[[ Data records, beginning ]]
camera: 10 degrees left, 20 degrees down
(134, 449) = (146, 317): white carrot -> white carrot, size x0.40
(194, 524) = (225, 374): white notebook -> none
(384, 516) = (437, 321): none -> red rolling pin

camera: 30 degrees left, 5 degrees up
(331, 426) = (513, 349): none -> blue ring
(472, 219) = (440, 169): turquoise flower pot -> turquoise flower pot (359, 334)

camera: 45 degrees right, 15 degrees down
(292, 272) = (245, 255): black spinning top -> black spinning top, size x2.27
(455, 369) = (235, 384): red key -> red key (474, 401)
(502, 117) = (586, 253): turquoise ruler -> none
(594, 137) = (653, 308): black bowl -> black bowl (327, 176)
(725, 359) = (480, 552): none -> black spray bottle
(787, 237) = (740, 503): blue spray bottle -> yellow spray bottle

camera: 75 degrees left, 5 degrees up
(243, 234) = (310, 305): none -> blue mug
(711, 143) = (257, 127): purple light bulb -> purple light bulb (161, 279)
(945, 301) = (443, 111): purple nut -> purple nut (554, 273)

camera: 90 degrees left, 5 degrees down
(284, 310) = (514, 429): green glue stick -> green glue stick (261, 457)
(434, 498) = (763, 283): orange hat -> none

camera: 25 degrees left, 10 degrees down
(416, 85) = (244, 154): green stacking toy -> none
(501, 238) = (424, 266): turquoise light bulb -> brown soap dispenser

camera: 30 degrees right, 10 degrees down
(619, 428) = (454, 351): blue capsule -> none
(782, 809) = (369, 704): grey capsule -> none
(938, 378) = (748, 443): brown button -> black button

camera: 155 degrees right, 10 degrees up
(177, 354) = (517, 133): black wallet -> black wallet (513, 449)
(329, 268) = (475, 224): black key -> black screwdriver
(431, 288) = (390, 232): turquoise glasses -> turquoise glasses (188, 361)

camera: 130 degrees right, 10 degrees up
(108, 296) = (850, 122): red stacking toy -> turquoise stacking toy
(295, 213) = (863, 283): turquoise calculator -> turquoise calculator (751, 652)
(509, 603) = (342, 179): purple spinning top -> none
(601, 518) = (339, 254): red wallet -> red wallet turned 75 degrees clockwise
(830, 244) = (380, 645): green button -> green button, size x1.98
[[ Data records, end ]]
What you have to do: Could you retype exactly the lines above, starting at the line that contains "camera: 75 degrees left, 5 degrees up" and ending at the line that contains "(416, 85) = (244, 154): green", and nothing more?

Written reply:
camera: 75 degrees left, 5 degrees up
(243, 234) = (310, 305): none -> blue mug
(711, 143) = (257, 127): purple light bulb -> purple light bulb (161, 279)
(945, 301) = (443, 111): purple nut -> purple nut (554, 273)

camera: 90 degrees left, 5 degrees down
(284, 310) = (514, 429): green glue stick -> green glue stick (261, 457)
(434, 498) = (763, 283): orange hat -> none

camera: 25 degrees left, 10 degrees down
(416, 85) = (244, 154): green stacking toy -> none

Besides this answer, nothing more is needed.